▶ _Your assignment_
In the entries that follow, find each line with the word "blue" and copy it.

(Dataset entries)
============

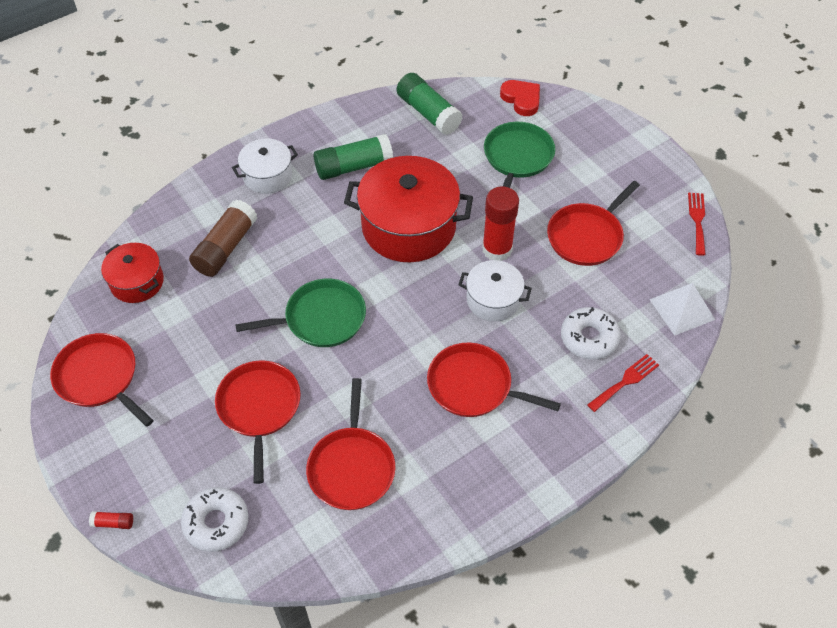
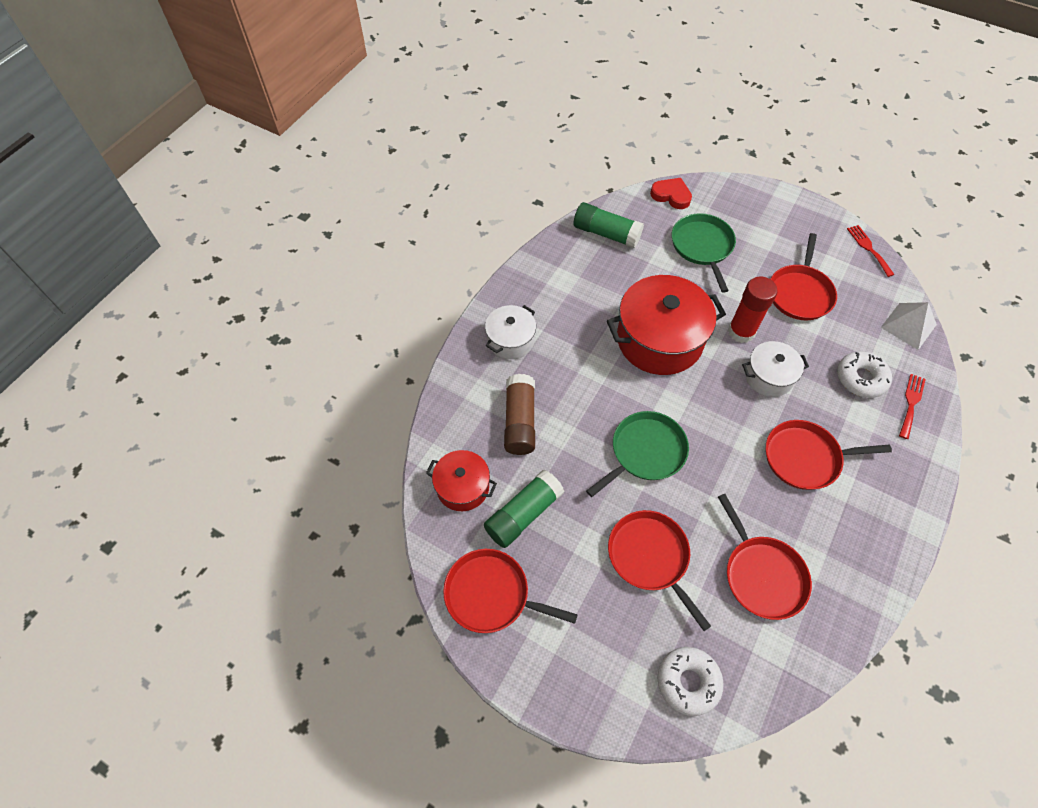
camera: 25 degrees left, 5 degrees up
(113, 523) = (599, 728): red glue stick -> none
(353, 166) = (578, 304): green glue stick -> green glue stick (523, 514)

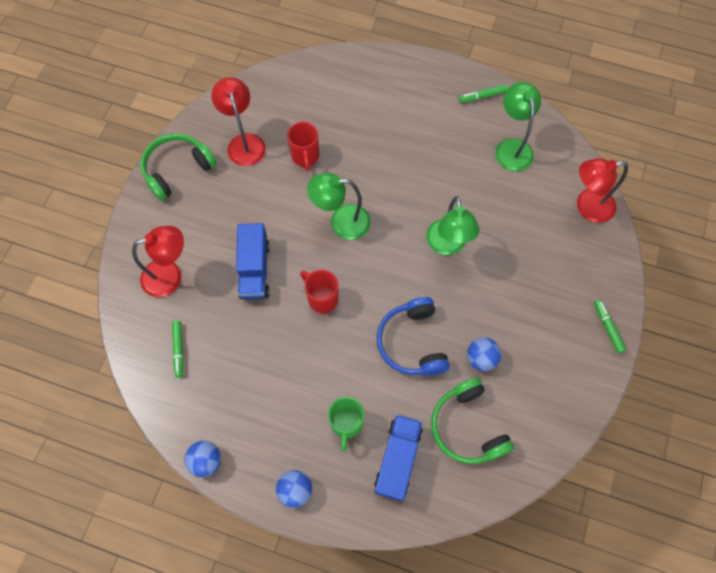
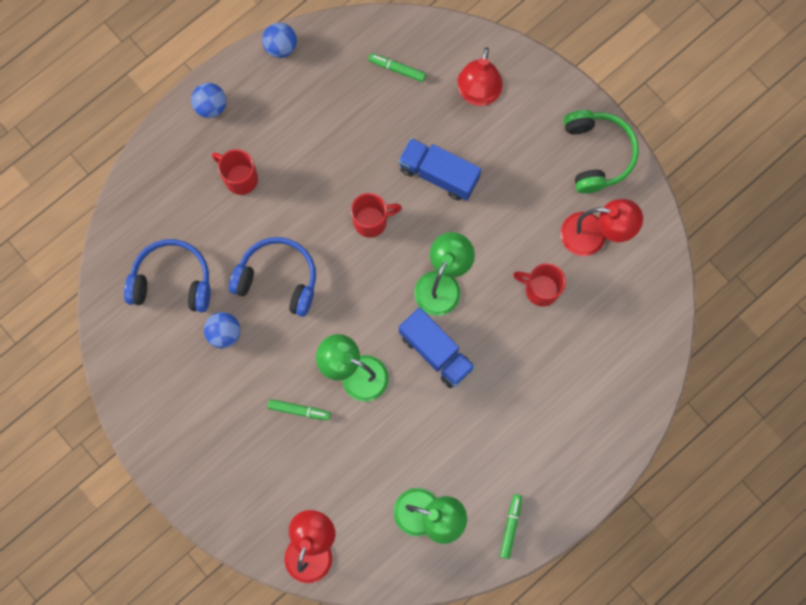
camera: 120 degrees right, 10 degrees up
(346, 424) = (240, 178): green mug -> red mug
(397, 459) = (183, 204): blue truck -> blue truck (436, 352)
(467, 426) = (172, 281): green headphones -> blue headphones
(607, 327) = (179, 474): green marker -> green marker (299, 410)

============

▶ _Solution to the exercise_
(397, 459) = (183, 204): blue truck -> blue truck (436, 352)
(467, 426) = (172, 281): green headphones -> blue headphones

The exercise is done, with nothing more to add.